Coordinate change listings:
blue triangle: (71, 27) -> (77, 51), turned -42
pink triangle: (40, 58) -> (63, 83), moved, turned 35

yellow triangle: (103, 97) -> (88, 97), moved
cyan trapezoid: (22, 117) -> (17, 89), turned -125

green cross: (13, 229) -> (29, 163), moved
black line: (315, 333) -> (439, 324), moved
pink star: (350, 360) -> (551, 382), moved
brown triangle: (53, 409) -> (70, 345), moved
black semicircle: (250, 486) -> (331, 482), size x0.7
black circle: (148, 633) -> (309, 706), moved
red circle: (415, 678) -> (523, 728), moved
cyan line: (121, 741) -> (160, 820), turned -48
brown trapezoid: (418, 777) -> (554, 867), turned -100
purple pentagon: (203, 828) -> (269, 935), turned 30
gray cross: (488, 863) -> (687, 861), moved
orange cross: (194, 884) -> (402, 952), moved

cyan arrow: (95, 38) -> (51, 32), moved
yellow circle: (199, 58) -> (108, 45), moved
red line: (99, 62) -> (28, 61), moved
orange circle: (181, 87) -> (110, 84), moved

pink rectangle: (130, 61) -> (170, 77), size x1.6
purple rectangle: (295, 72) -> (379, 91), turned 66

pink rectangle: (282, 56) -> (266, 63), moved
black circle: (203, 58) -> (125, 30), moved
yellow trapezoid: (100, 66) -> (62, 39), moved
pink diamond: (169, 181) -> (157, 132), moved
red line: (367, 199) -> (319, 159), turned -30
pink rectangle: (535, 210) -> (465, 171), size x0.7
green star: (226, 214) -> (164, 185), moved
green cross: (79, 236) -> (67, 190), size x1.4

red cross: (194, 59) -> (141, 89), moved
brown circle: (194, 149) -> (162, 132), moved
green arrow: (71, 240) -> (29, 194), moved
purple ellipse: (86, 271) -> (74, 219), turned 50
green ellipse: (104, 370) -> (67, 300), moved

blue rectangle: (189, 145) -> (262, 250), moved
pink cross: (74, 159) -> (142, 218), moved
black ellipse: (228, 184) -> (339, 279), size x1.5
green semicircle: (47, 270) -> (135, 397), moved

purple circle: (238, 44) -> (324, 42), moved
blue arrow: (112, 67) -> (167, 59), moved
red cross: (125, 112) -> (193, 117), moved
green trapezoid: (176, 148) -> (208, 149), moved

• **ACTIVITY**: Could you print every record above exactly as it appears?

• **SOLUTION FOR THIS TASK**:
blue triangle: (71, 27) -> (77, 51), turned -42
pink triangle: (40, 58) -> (63, 83), moved, turned 35

yellow triangle: (103, 97) -> (88, 97), moved
cyan trapezoid: (22, 117) -> (17, 89), turned -125

green cross: (13, 229) -> (29, 163), moved
black line: (315, 333) -> (439, 324), moved
pink star: (350, 360) -> (551, 382), moved
brown triangle: (53, 409) -> (70, 345), moved
black semicircle: (250, 486) -> (331, 482), size x0.7
black circle: (148, 633) -> (309, 706), moved
red circle: (415, 678) -> (523, 728), moved
cyan line: (121, 741) -> (160, 820), turned -48
brown trapezoid: (418, 777) -> (554, 867), turned -100
purple pentagon: (203, 828) -> (269, 935), turned 30
gray cross: (488, 863) -> (687, 861), moved
orange cross: (194, 884) -> (402, 952), moved

cyan arrow: (95, 38) -> (51, 32), moved
yellow circle: (199, 58) -> (108, 45), moved
red line: (99, 62) -> (28, 61), moved
orange circle: (181, 87) -> (110, 84), moved

pink rectangle: (130, 61) -> (170, 77), size x1.6
purple rectangle: (295, 72) -> (379, 91), turned 66

pink rectangle: (282, 56) -> (266, 63), moved
black circle: (203, 58) -> (125, 30), moved
yellow trapezoid: (100, 66) -> (62, 39), moved
pink diamond: (169, 181) -> (157, 132), moved
red line: (367, 199) -> (319, 159), turned -30
pink rectangle: (535, 210) -> (465, 171), size x0.7
green star: (226, 214) -> (164, 185), moved
green cross: (79, 236) -> (67, 190), size x1.4

red cross: (194, 59) -> (141, 89), moved
brown circle: (194, 149) -> (162, 132), moved
green arrow: (71, 240) -> (29, 194), moved
purple ellipse: (86, 271) -> (74, 219), turned 50
green ellipse: (104, 370) -> (67, 300), moved

blue rectangle: (189, 145) -> (262, 250), moved
pink cross: (74, 159) -> (142, 218), moved
black ellipse: (228, 184) -> (339, 279), size x1.5
green semicircle: (47, 270) -> (135, 397), moved

purple circle: (238, 44) -> (324, 42), moved
blue arrow: (112, 67) -> (167, 59), moved
red cross: (125, 112) -> (193, 117), moved
green trapezoid: (176, 148) -> (208, 149), moved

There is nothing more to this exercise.